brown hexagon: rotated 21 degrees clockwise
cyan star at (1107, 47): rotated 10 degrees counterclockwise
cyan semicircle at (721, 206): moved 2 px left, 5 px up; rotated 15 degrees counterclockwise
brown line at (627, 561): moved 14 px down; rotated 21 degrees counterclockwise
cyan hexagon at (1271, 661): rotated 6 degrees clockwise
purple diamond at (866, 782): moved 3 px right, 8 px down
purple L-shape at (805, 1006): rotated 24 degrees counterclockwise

★ ★ ★ ★

Exercise prompt: Swap each "cyan" in the entries for "teal" and write out every line again, with nothing else changed.

Solution:
brown hexagon: rotated 21 degrees clockwise
teal star at (1107, 47): rotated 10 degrees counterclockwise
teal semicircle at (721, 206): moved 2 px left, 5 px up; rotated 15 degrees counterclockwise
brown line at (627, 561): moved 14 px down; rotated 21 degrees counterclockwise
teal hexagon at (1271, 661): rotated 6 degrees clockwise
purple diamond at (866, 782): moved 3 px right, 8 px down
purple L-shape at (805, 1006): rotated 24 degrees counterclockwise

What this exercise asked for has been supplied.